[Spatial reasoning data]
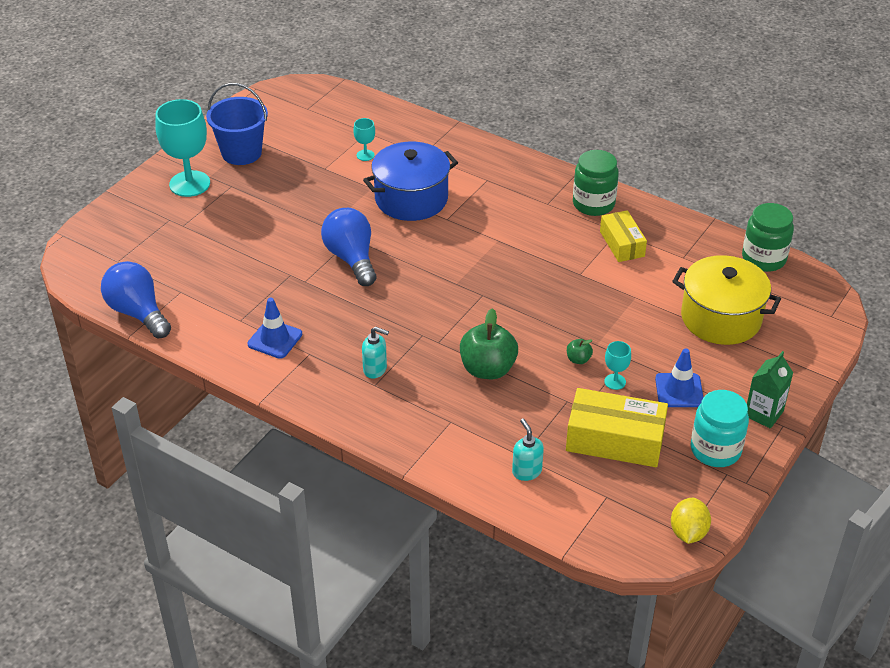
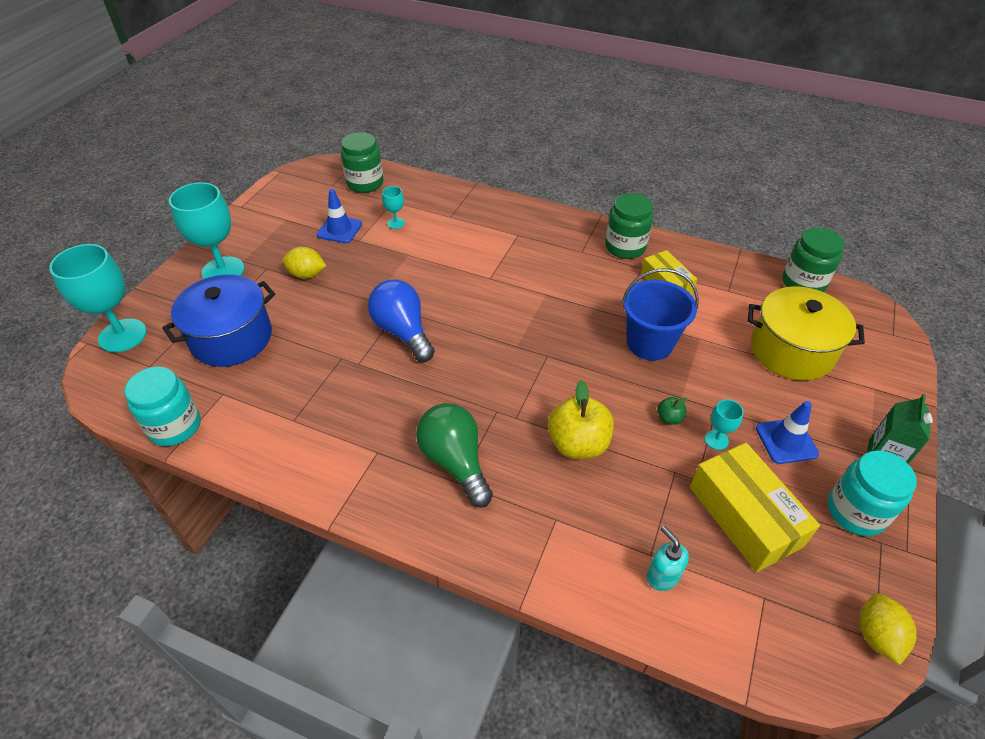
camera: 10 degrees left, 5 degrees up
blue light bulb [101,261,171,338] -> turquoise jar [124,367,201,446]
blue bucket [206,83,268,165] -> blue bucket moved to [622,268,699,360]
blue traffic cone [247,297,302,359] -> blue traffic cone moved to [317,189,362,243]
turquoise soap dispenser [362,326,389,379] -> green light bulb [416,403,493,508]
blue pot [363,142,458,221] -> blue pot moved to [162,275,275,367]
green apple [460,308,518,379] -> yellow apple [548,380,614,459]
yellow box [566,388,668,467] -> yellow box turned 60 degrees clockwise [690,443,820,572]
none -> turquoise goblet [49,244,147,352]
none -> yellow lemon [282,247,326,279]
none -> green jar [341,132,384,193]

• _INSTRUCTION_
Looking through the entries, count the lines that hold the word "turquoise" and state that count alone.

• _SOLUTION TO THIS EXERCISE_
3